■ **What you will do**
Return all the lines below in which the string "pink" appears.
===============
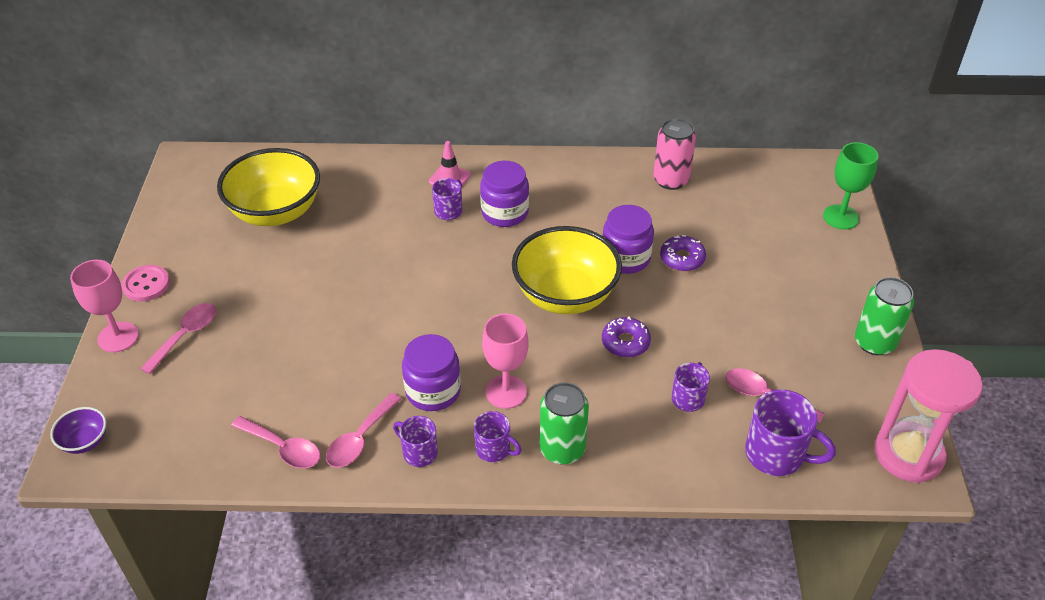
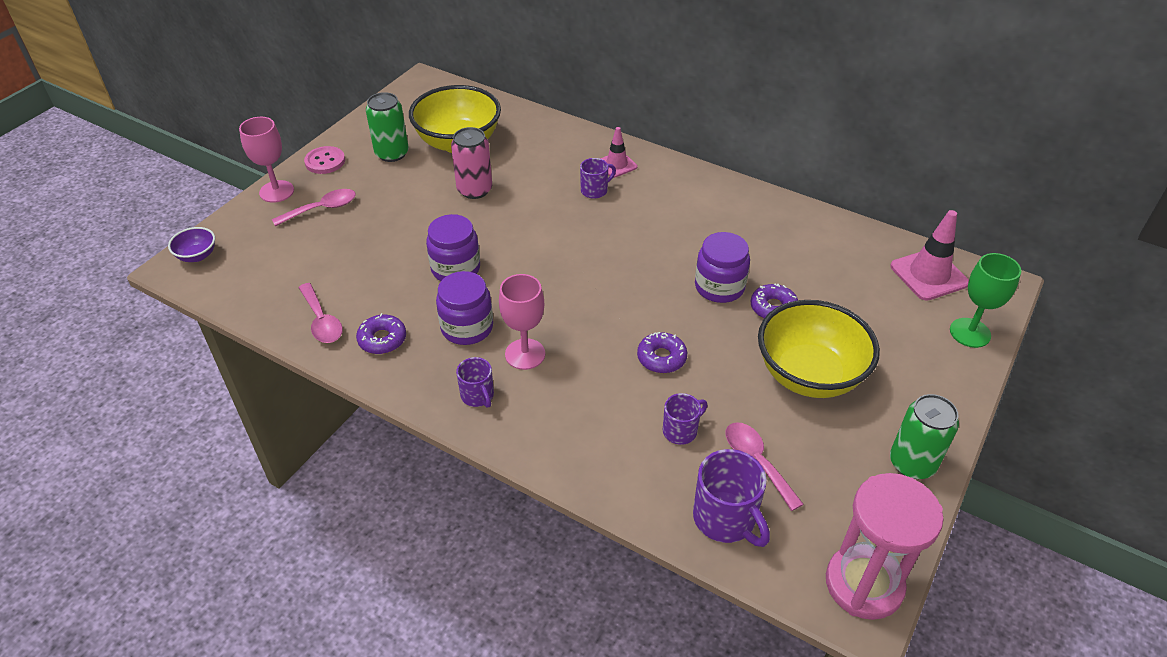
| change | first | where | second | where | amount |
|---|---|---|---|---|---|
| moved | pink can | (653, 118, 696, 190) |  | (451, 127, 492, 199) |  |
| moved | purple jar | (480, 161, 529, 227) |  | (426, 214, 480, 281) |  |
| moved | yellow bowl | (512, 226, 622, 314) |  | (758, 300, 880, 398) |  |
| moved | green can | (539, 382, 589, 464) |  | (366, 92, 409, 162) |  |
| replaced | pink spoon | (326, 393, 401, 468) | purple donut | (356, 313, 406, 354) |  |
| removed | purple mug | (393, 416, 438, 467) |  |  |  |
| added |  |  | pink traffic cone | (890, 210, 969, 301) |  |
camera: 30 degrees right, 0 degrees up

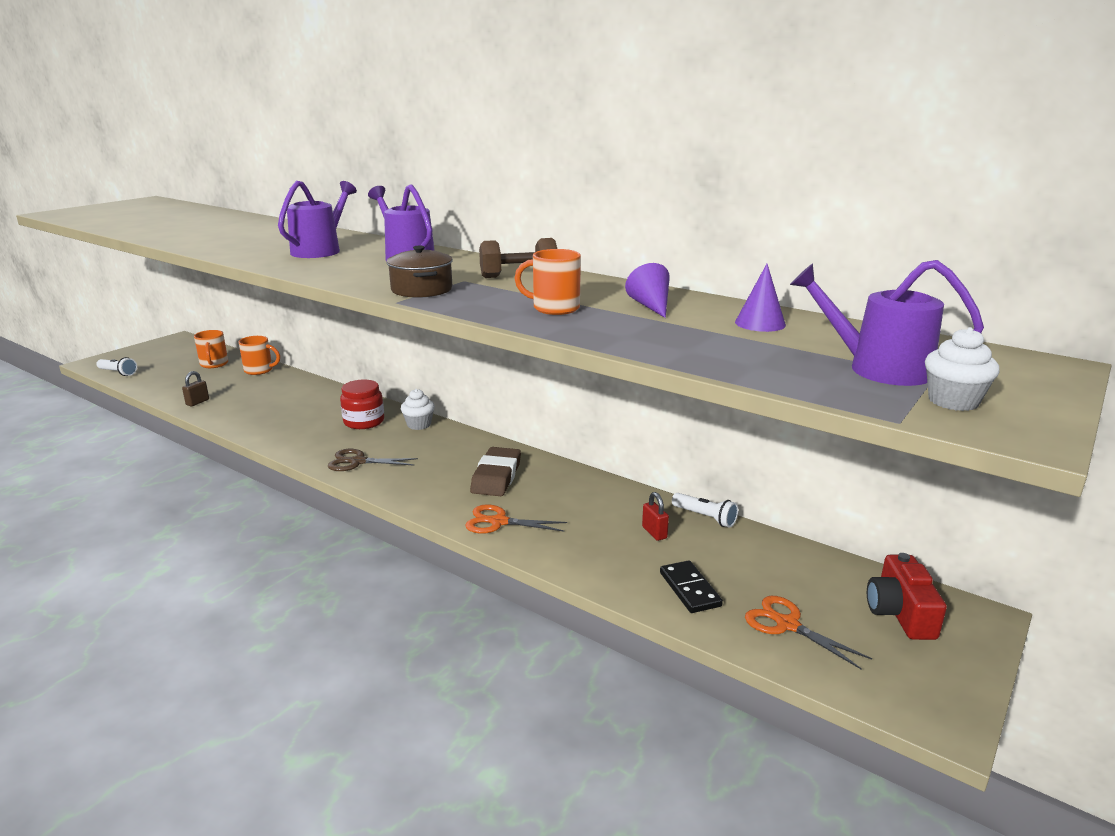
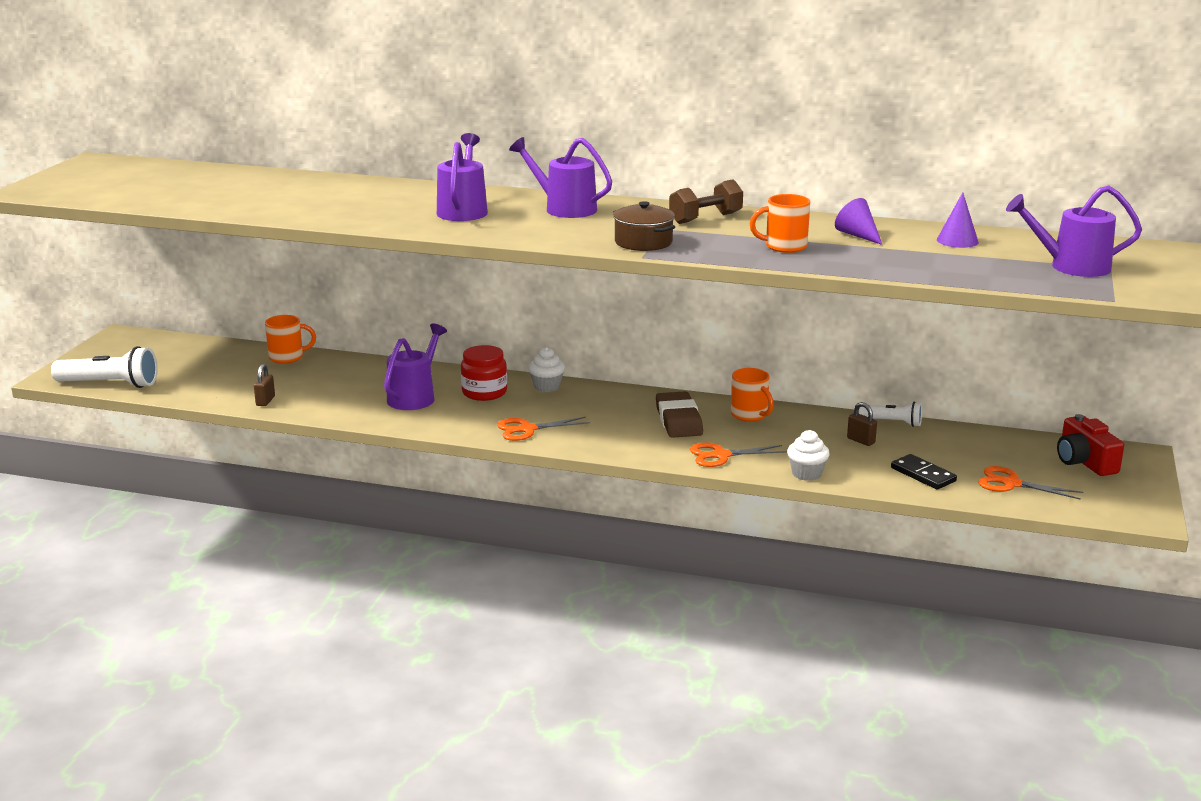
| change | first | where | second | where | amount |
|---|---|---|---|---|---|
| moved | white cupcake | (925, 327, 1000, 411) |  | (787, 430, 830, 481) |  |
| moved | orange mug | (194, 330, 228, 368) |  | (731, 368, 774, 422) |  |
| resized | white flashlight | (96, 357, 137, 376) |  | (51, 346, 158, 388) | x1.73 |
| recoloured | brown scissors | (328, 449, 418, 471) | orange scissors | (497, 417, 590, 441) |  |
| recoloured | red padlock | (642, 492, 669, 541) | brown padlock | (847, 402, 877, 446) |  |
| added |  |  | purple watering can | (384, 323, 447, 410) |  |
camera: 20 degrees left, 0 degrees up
===============
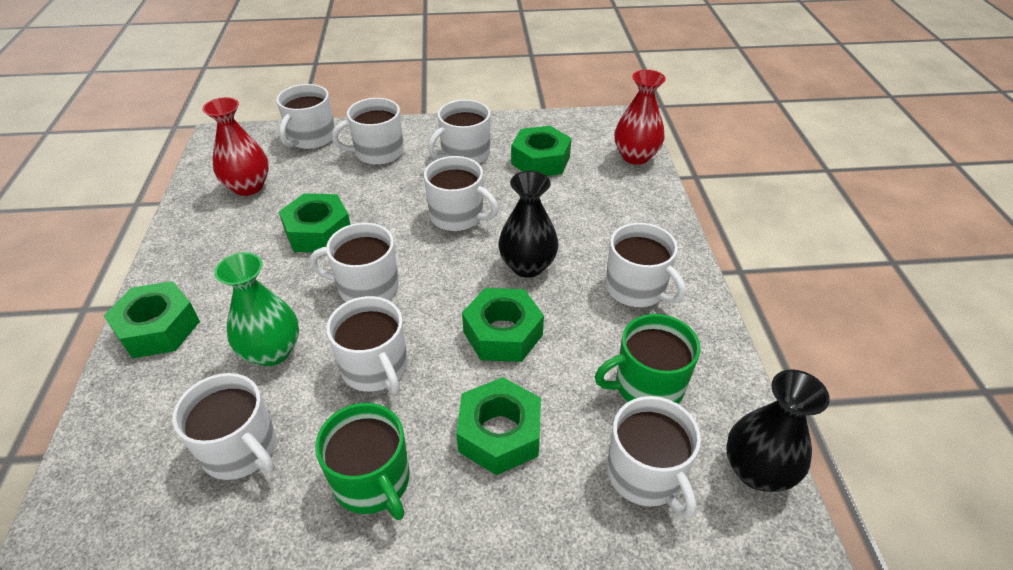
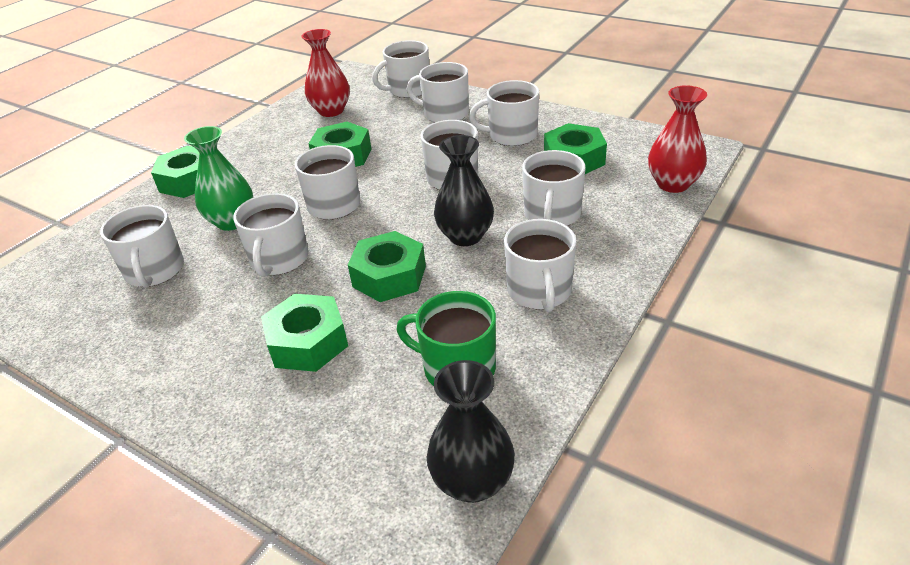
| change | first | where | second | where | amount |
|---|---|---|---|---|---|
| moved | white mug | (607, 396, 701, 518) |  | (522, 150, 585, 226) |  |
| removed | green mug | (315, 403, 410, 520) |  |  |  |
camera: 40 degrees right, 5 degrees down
===============
■ **Solution for this exercise**
| moved | pink can | (653, 118, 696, 190) |  | (451, 127, 492, 199) |  |
| replaced | pink spoon | (326, 393, 401, 468) | purple donut | (356, 313, 406, 354) |  |
| added |  |  | pink traffic cone | (890, 210, 969, 301) |  |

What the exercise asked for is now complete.